(EXERCISE DATA begins)

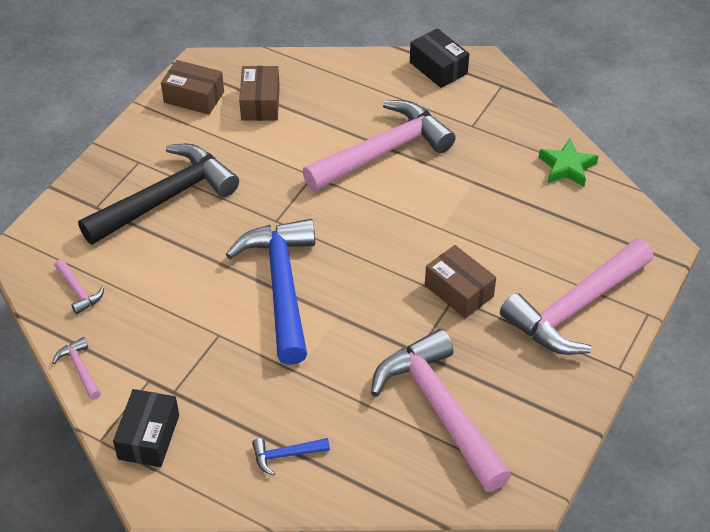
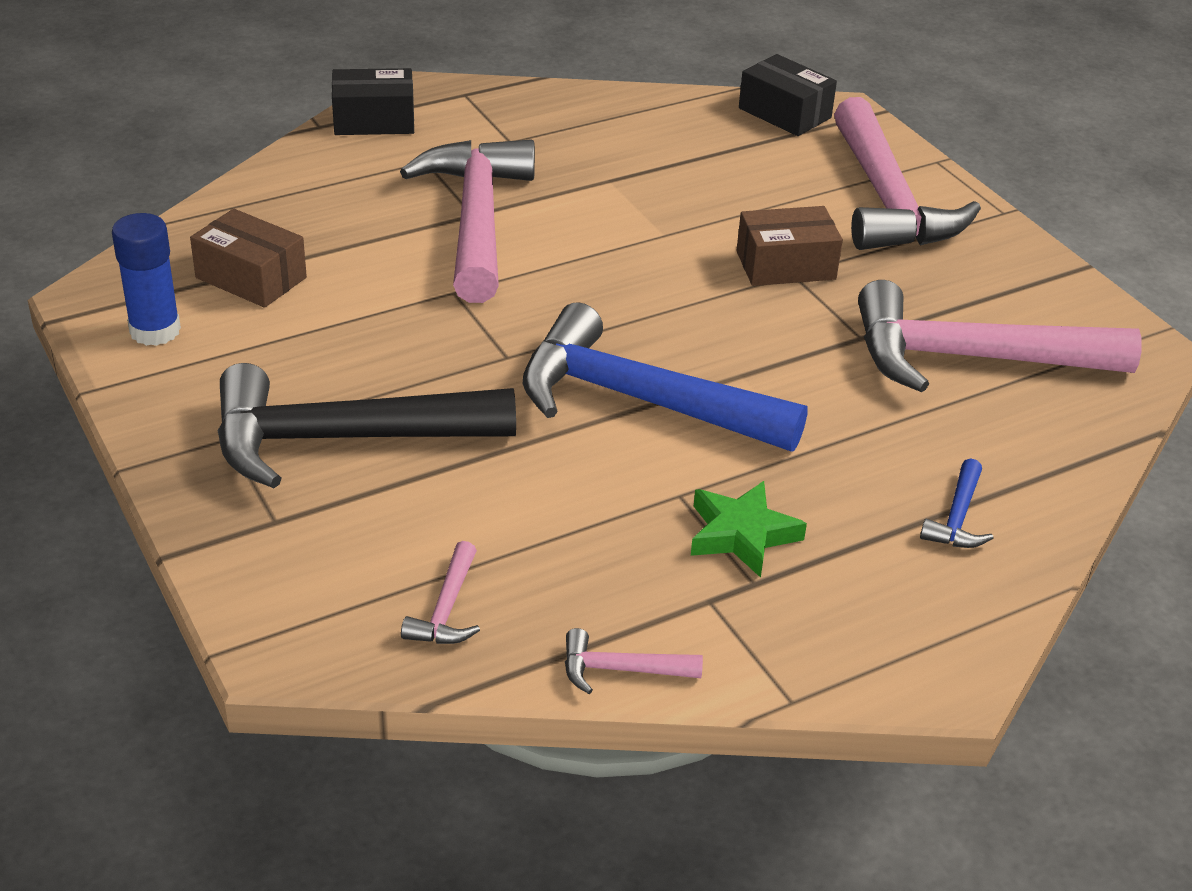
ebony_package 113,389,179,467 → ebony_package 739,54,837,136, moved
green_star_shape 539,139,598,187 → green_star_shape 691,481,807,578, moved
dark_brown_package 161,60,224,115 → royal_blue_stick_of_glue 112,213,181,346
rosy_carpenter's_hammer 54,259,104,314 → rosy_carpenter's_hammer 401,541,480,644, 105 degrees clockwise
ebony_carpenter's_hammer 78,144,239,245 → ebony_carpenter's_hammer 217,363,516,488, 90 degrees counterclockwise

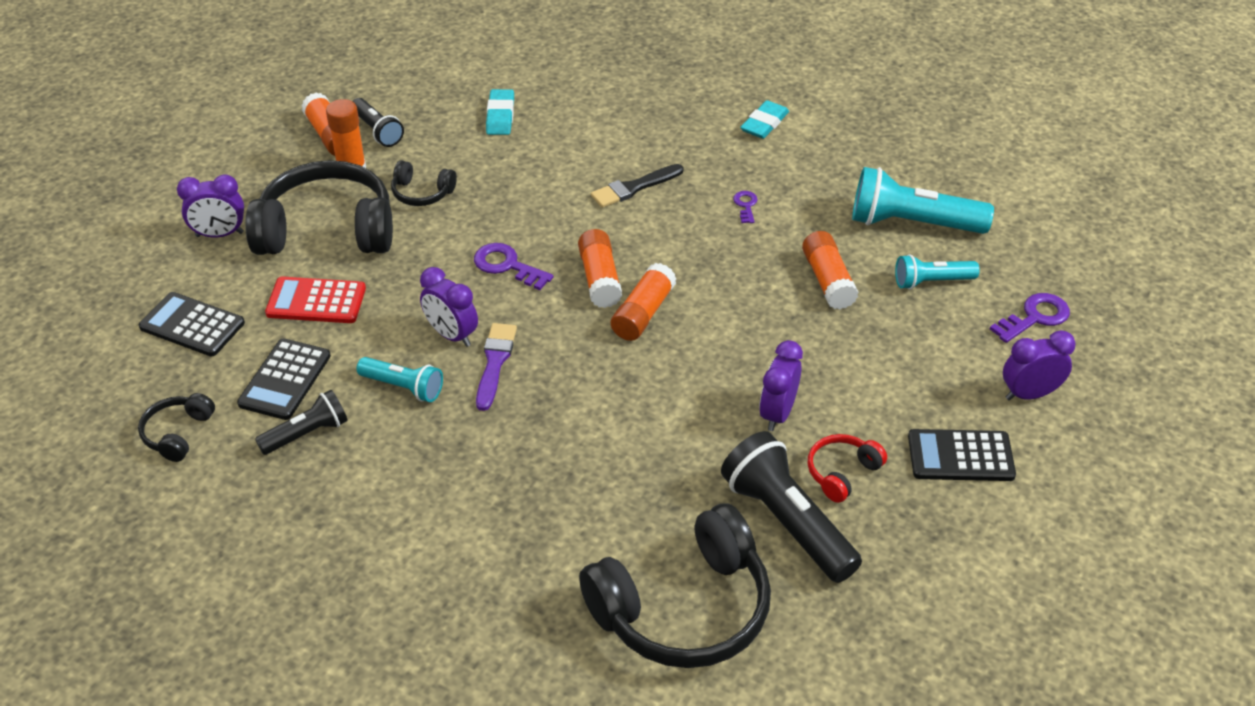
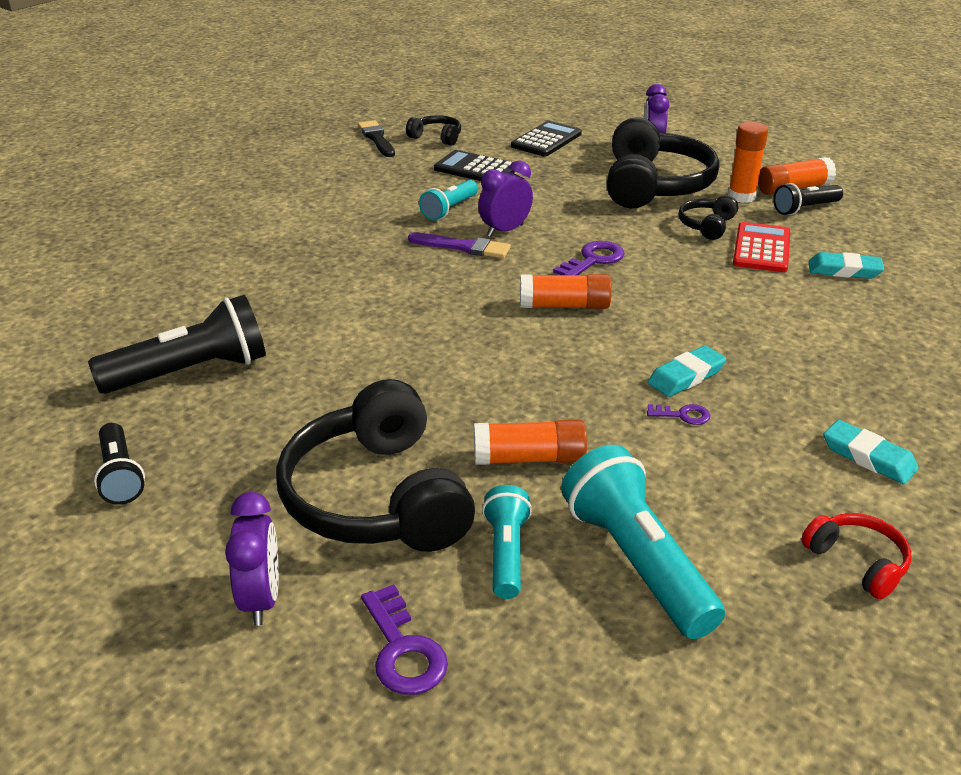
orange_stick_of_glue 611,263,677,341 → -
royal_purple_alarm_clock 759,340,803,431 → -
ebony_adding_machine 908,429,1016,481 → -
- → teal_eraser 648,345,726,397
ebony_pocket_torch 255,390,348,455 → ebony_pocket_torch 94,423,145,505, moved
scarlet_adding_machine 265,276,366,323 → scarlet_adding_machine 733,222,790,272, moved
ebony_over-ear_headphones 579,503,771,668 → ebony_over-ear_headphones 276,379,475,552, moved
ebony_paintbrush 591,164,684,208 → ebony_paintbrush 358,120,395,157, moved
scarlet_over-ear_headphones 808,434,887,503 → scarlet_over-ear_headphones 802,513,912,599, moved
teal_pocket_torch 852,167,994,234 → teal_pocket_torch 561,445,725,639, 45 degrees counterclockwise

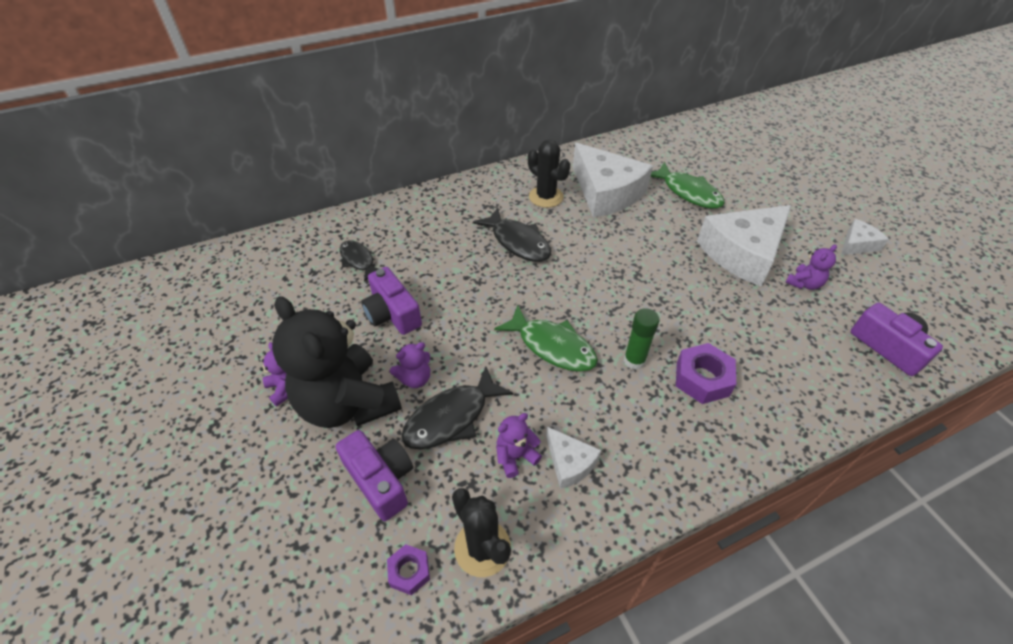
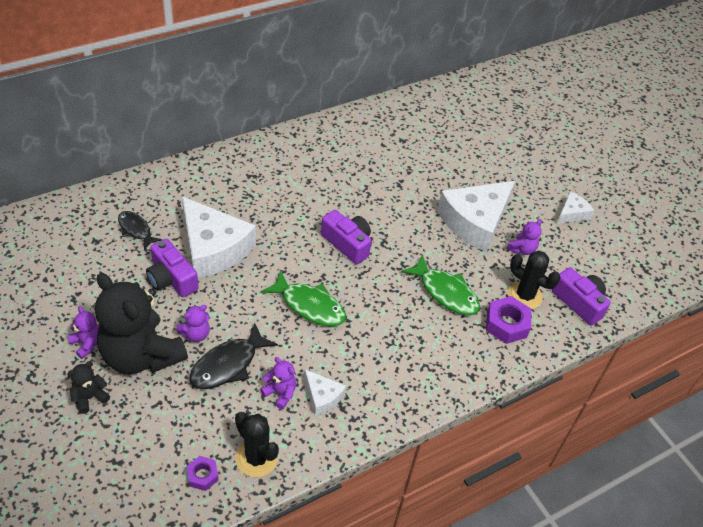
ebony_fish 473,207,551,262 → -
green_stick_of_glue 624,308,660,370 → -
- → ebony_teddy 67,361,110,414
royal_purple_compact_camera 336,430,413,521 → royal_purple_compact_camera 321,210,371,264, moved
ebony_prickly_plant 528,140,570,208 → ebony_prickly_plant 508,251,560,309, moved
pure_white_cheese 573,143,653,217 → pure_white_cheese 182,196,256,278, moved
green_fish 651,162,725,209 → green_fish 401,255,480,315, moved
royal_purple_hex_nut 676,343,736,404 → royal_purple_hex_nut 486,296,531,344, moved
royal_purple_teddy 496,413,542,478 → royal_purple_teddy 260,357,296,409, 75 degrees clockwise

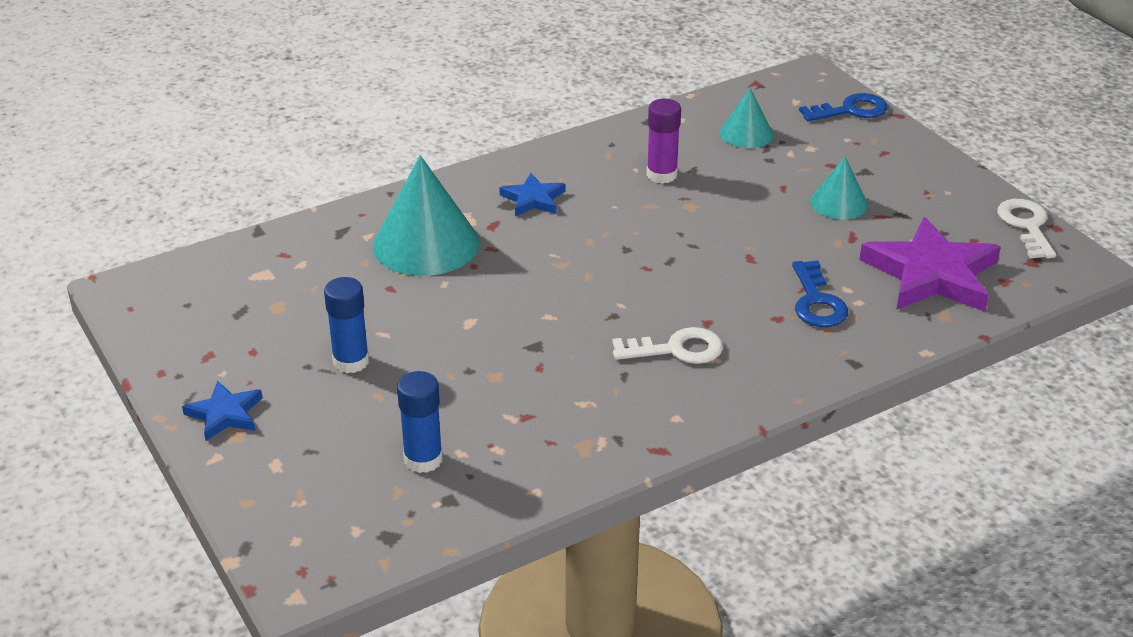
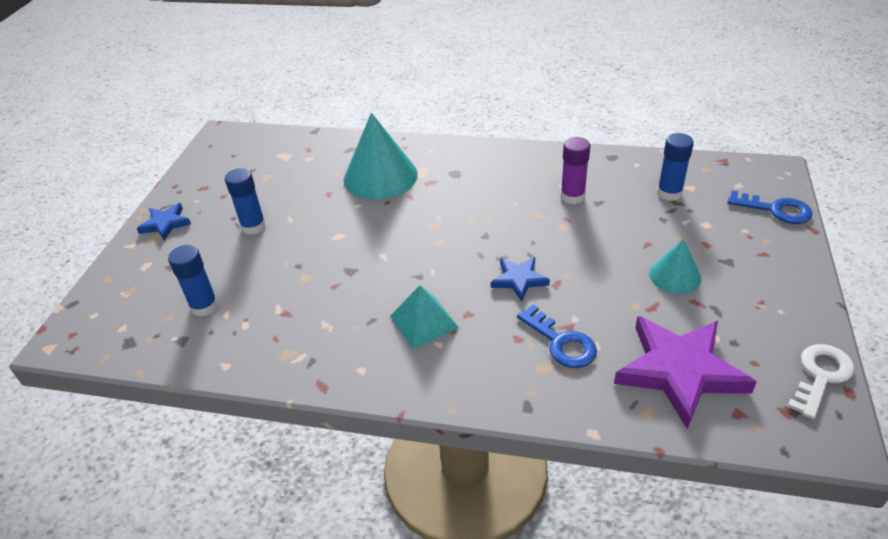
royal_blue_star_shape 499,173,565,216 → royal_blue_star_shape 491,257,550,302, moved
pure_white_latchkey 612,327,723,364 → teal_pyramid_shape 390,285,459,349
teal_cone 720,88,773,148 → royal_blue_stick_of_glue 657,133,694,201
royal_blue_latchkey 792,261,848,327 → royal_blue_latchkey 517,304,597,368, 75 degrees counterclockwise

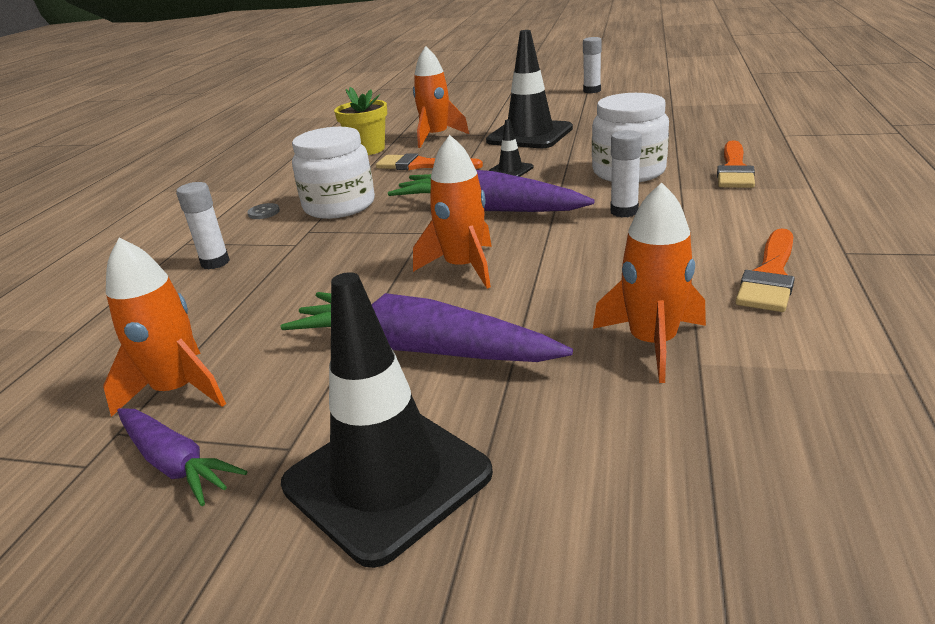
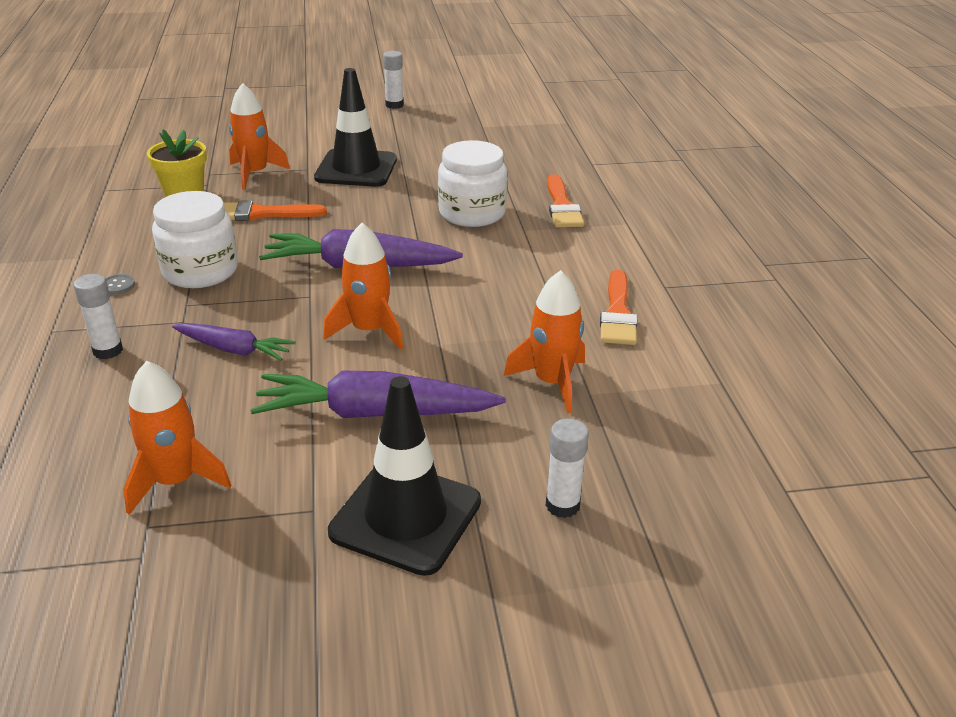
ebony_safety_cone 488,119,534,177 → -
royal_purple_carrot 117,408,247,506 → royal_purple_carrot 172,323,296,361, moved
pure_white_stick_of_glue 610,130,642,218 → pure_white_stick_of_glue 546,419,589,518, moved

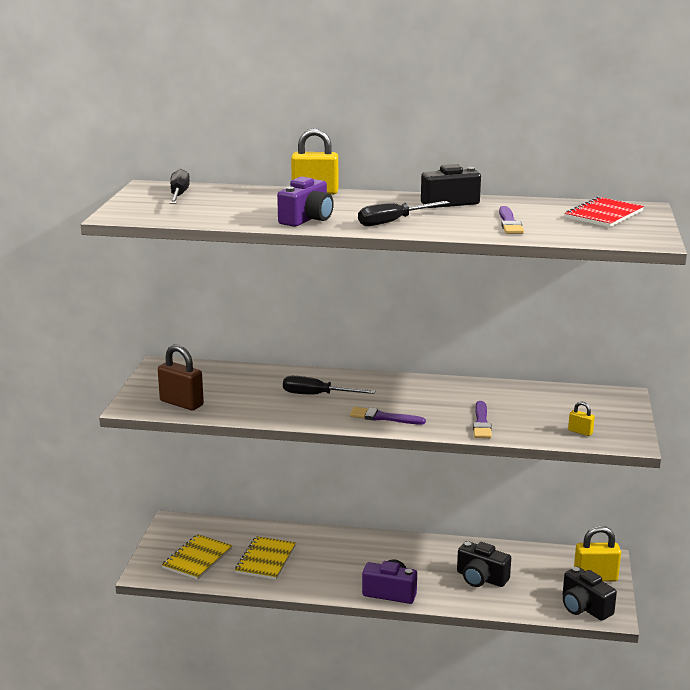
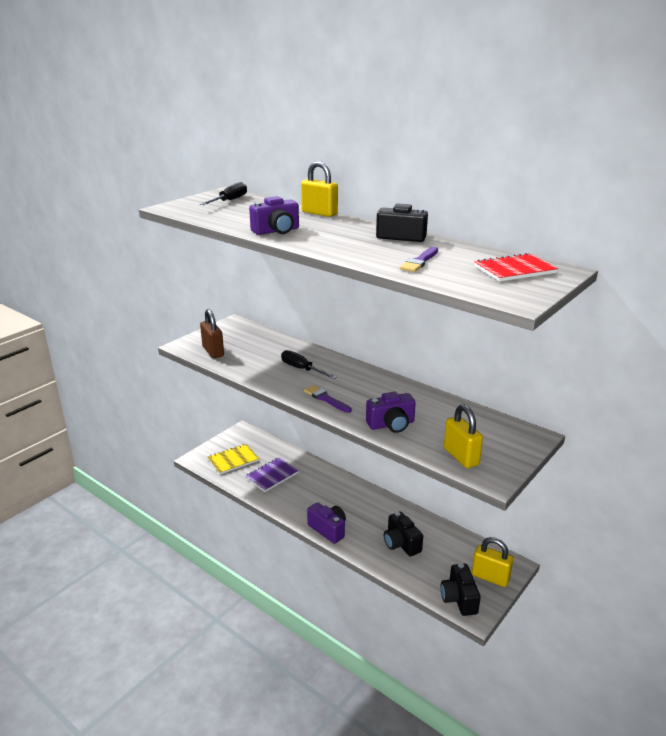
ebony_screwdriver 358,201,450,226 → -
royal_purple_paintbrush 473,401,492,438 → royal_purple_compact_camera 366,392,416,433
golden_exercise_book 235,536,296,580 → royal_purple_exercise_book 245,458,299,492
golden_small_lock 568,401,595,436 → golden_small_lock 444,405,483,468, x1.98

(EXERCISE DATA ends)

Treating the line with "rosy_carpenter's_hammer 54,259,104,314 →" as the last line to include, retype the records exactly from their first line, excluding pictures.

» **RESULT OF THE EXERCISE**:
ebony_package 113,389,179,467 → ebony_package 739,54,837,136, moved
green_star_shape 539,139,598,187 → green_star_shape 691,481,807,578, moved
dark_brown_package 161,60,224,115 → royal_blue_stick_of_glue 112,213,181,346
rosy_carpenter's_hammer 54,259,104,314 → rosy_carpenter's_hammer 401,541,480,644, 105 degrees clockwise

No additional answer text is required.